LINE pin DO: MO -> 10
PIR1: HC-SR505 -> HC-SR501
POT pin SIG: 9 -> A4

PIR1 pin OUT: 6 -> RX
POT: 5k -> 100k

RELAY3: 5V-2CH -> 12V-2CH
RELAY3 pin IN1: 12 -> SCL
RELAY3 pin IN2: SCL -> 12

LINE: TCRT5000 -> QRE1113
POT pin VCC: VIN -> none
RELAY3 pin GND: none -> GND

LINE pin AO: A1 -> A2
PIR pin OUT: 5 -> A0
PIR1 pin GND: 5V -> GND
......
ABOUT THIS EXERCISE: Reproduce the material. Keep every word as written.

TASK RESULT:
LINE pin DO: MO -> 10
PIR1: HC-SR505 -> HC-SR501
POT pin SIG: 9 -> A4

PIR1 pin OUT: 6 -> RX
POT: 5k -> 100k

RELAY3: 5V-2CH -> 12V-2CH
RELAY3 pin IN1: 12 -> SCL
RELAY3 pin IN2: SCL -> 12

LINE: TCRT5000 -> QRE1113
POT pin VCC: VIN -> none
RELAY3 pin GND: none -> GND

LINE pin AO: A1 -> A2
PIR pin OUT: 5 -> A0
PIR1 pin GND: 5V -> GND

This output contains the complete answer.